Task description:
Please collect every line in the entries that contains the string "Violino" and copy each of those lines in full.
=-=-=
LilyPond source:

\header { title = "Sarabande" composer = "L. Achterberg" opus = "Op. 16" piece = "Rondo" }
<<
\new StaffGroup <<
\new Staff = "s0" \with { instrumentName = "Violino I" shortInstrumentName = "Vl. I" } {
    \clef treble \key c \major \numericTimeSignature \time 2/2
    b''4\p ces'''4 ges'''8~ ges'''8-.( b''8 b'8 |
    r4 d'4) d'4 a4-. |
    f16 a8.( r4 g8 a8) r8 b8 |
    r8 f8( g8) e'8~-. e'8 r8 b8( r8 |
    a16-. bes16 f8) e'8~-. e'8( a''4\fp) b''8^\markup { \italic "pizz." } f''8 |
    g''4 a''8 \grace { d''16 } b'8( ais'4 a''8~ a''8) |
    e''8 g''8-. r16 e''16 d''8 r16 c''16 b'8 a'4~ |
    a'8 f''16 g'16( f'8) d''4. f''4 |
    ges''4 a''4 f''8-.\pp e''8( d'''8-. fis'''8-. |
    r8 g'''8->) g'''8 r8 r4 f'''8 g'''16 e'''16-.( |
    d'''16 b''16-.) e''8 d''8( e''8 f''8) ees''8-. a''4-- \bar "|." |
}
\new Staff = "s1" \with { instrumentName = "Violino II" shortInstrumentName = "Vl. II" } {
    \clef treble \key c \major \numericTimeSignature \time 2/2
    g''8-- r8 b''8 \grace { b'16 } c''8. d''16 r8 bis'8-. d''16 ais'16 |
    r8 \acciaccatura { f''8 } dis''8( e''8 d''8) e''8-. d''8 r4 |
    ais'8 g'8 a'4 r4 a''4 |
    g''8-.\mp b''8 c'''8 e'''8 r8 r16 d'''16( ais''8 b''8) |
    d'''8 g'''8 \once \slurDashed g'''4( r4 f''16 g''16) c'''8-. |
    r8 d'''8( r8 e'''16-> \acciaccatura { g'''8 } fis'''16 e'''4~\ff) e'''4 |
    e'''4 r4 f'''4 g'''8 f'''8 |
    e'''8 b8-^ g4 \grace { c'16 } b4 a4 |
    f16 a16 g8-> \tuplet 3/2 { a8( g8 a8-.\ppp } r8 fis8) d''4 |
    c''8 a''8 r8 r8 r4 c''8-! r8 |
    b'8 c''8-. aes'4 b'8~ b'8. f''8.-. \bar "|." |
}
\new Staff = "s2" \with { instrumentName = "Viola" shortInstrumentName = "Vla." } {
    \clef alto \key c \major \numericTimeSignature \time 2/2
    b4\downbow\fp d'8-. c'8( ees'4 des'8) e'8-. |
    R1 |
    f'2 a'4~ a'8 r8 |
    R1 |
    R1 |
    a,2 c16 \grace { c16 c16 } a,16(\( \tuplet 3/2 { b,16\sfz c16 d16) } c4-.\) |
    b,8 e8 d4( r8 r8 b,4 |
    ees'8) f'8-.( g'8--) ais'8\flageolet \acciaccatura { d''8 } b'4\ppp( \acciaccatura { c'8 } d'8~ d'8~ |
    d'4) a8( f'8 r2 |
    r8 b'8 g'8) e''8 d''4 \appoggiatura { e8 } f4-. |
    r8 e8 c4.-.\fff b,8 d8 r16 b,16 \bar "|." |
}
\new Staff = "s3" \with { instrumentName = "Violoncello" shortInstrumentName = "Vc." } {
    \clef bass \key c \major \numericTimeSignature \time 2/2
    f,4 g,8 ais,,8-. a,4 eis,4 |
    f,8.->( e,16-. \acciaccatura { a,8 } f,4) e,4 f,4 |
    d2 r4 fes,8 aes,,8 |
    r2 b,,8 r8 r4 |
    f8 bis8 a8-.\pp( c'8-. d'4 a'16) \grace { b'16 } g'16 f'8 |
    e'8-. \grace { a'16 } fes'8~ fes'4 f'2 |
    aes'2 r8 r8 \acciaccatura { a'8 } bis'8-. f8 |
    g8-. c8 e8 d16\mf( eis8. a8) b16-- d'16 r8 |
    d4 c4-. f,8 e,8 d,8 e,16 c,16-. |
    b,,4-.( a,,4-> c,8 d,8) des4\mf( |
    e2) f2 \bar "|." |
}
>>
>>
=-=-=
Answer:
\new Staff = "s0" \with { instrumentName = "Violino I" shortInstrumentName = "Vl. I" } {
\new Staff = "s1" \with { instrumentName = "Violino II" shortInstrumentName = "Vl. II" } {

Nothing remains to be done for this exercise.